Your goal →
The requested output is every line from the one with "(446, 398) = (296, 436): none" through the last line below, printed exactly.

START Data section

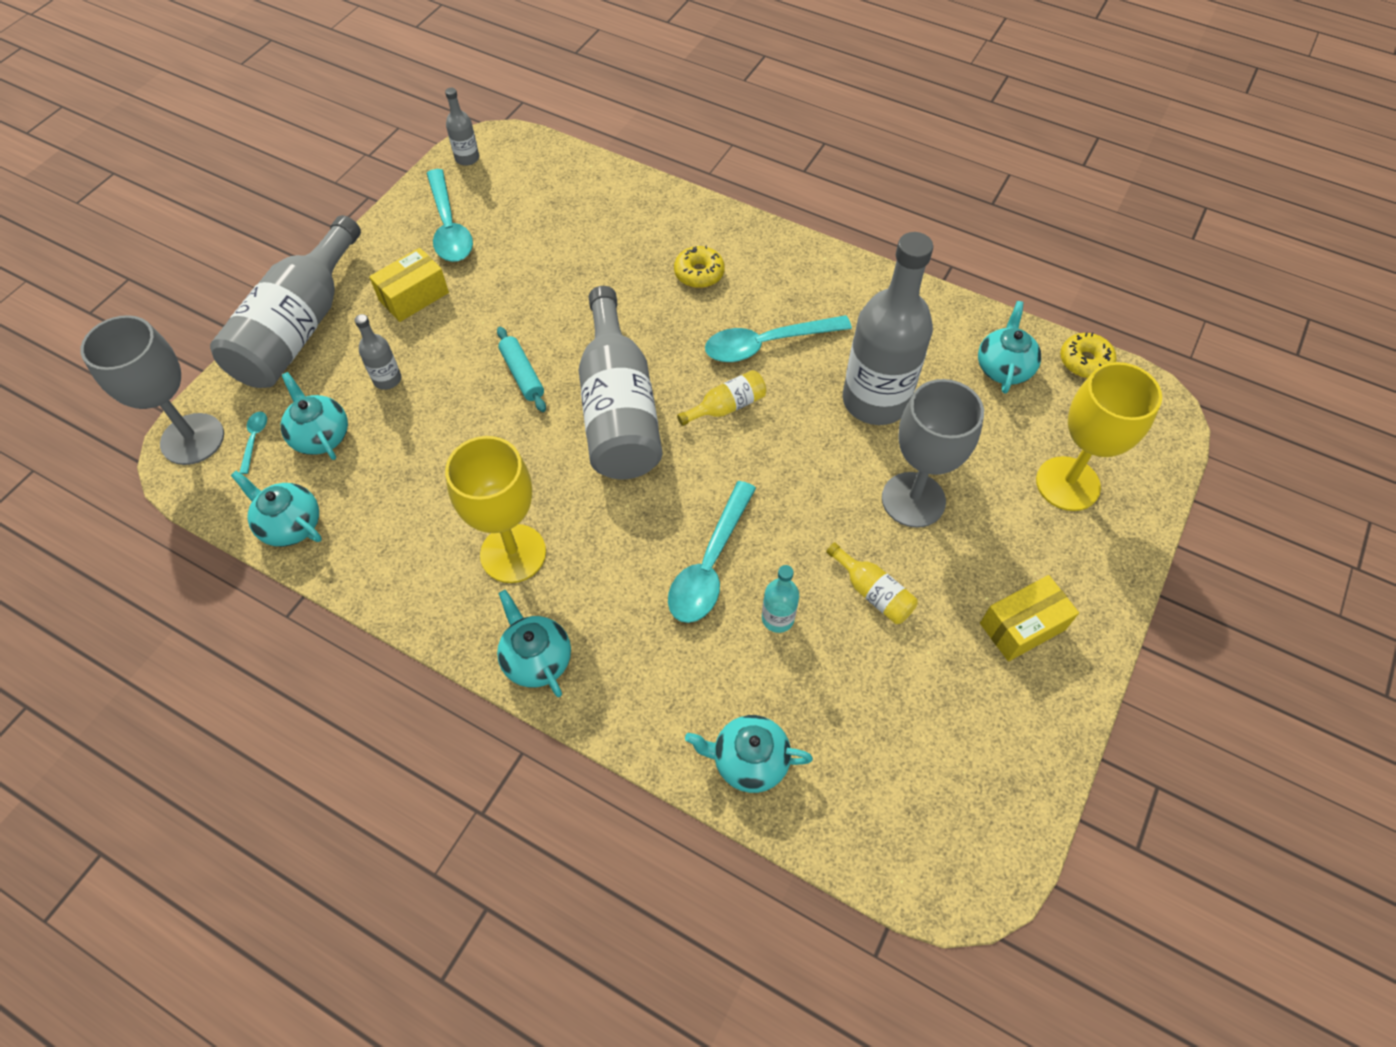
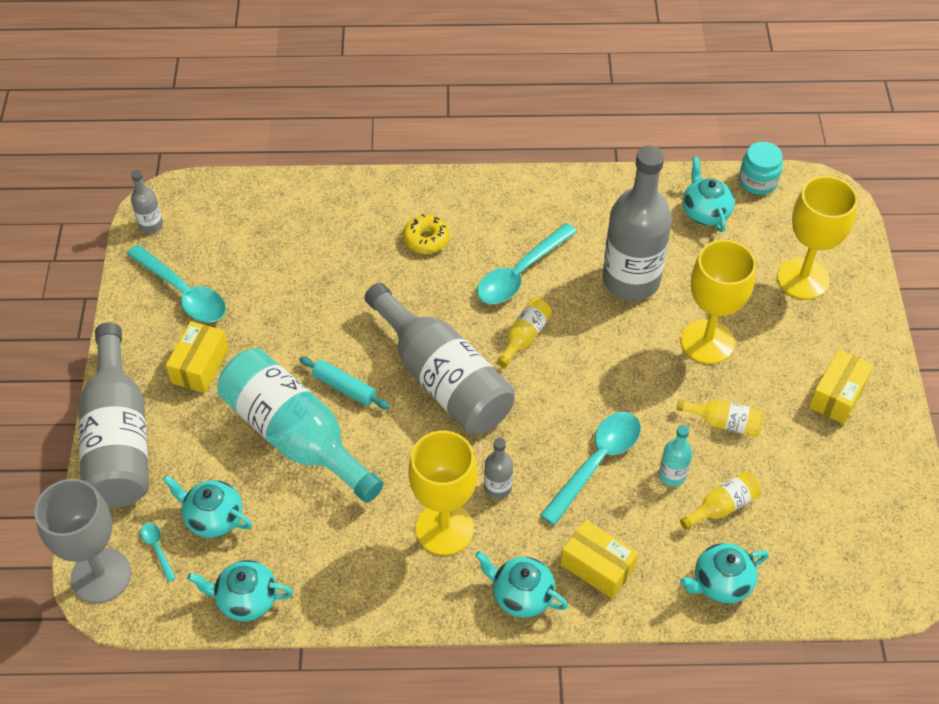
camera: 30 degrees left, 5 degrees down
(387, 379) = (233, 445): grey bottle -> grey bottle (498, 487)
(446, 398) = (296, 436): none -> turquoise bottle
(632, 672) = (597, 567): none -> yellow box
(709, 565) = (597, 462): turquoise spoon -> turquoise spoon turned 135 degrees counterclockwise
(808, 679) = (722, 506): none -> yellow bottle
(913, 500) = (707, 342): grey goblet -> yellow goblet
(1085, 361) = (758, 181): yellow donut -> turquoise jar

END Data section

Task answer →
(446, 398) = (296, 436): none -> turquoise bottle
(632, 672) = (597, 567): none -> yellow box
(709, 565) = (597, 462): turquoise spoon -> turquoise spoon turned 135 degrees counterclockwise
(808, 679) = (722, 506): none -> yellow bottle
(913, 500) = (707, 342): grey goblet -> yellow goblet
(1085, 361) = (758, 181): yellow donut -> turquoise jar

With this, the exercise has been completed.